STORED ROWS:
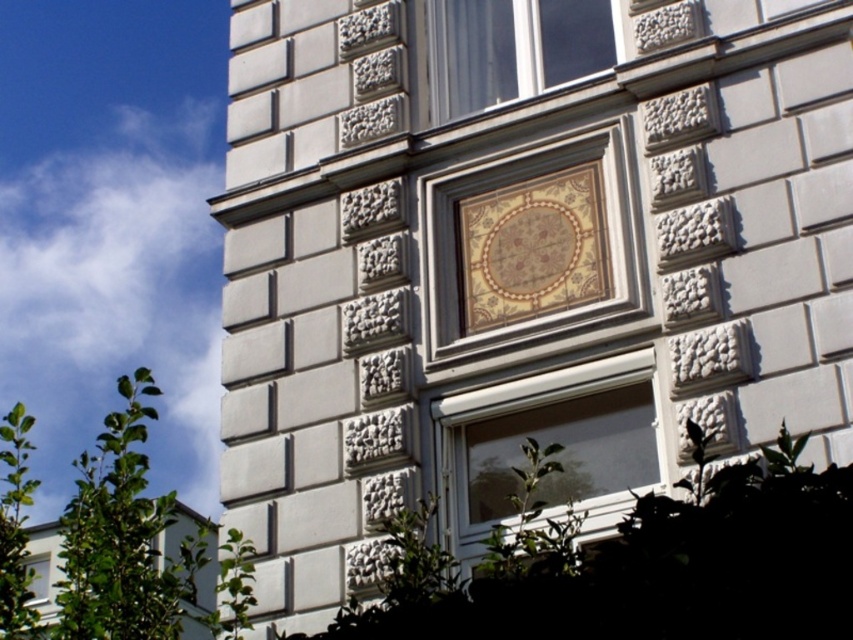
Question: Does gold mosaic tile at center appear over clear glass window at upper center?

Choices:
 (A) yes
 (B) no

Answer: (B)

Question: Estimate the real-world distances between objects in this image. Which object is closer to the clear glass window at upper center?

Choices:
 (A) clear glass window at lower left
 (B) gold mosaic tile at center
 (C) white plastic window at center

Answer: (B)

Question: Does clear glass window at upper center come behind clear glass window at lower left?

Choices:
 (A) no
 (B) yes

Answer: (B)

Question: Is gold mosaic tile at center thinner than white plastic window at center?

Choices:
 (A) no
 (B) yes

Answer: (B)

Question: Which of the following is the closest to the observer?

Choices:
 (A) gold mosaic tile at center
 (B) clear glass window at lower left
 (C) white plastic window at center
 (D) clear glass window at upper center

Answer: (B)

Question: Based on their relative distances, which object is farther from the clear glass window at lower left?

Choices:
 (A) clear glass window at upper center
 (B) white plastic window at center

Answer: (A)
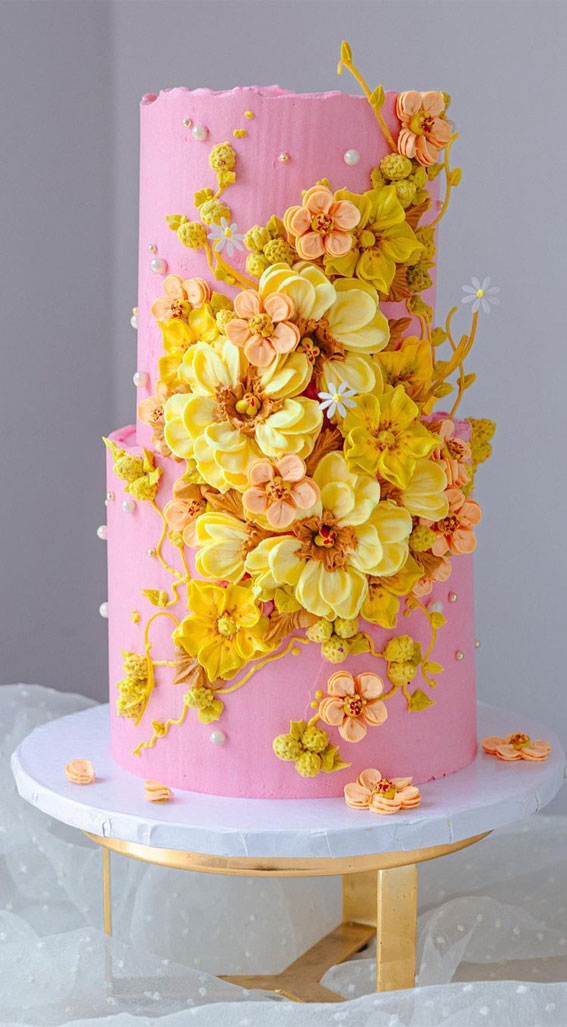
Where is `gold cake tray piece below base`? The width and height of the screenshot is (567, 1027). gold cake tray piece below base is located at coordinates (153, 851), (274, 865), (391, 861).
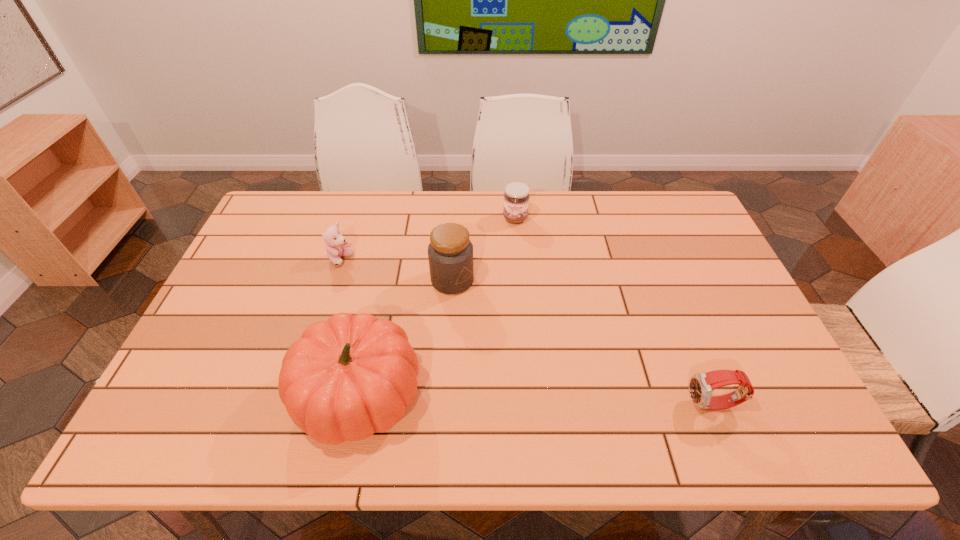
At what (x,y) coordinates should I click in order to perform the action: click on free spot that satisfies the following two spatial constraints: 1. on the front side of the watch; 2. on the face of the pumpkin. Please return your answer as a coordinate pair (x, y). Looking at the image, I should click on (355, 406).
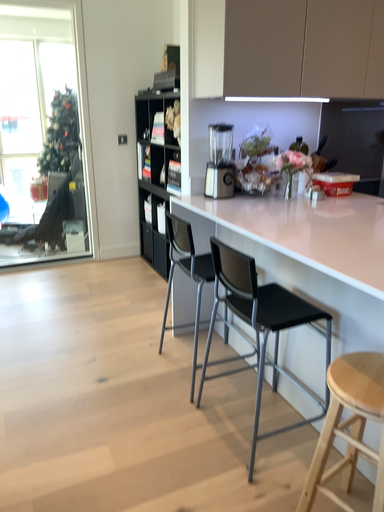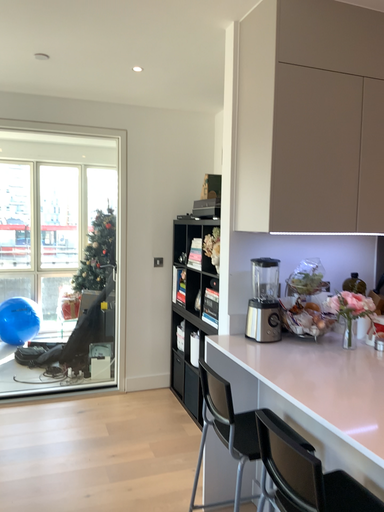
Question: How did the camera likely rotate when shooting the video?

Choices:
 (A) rotated upward
 (B) rotated downward

Answer: (A)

TASK TO CARRY OUT: Can you format the records as a Markdown table with the columns Row and Line, numbering each row? Begin at the start of the records, stop after the line that contains "Question: Estimate the", and leave out blank lines and pictures.

SOLVED PROBLEM:
| Row | Line |
|---|---|
| 1 | Question: Does gold mosaic tile at center appear over clear glass window at upper center? |
| 2 | Choices: |
| 3 |  (A) yes |
| 4 |  (B) no |
| 5 | Answer: (B) |
| 6 | Question: Estimate the real-world distances between objects in this image. Which object is closer to the clear glass window at upper center? |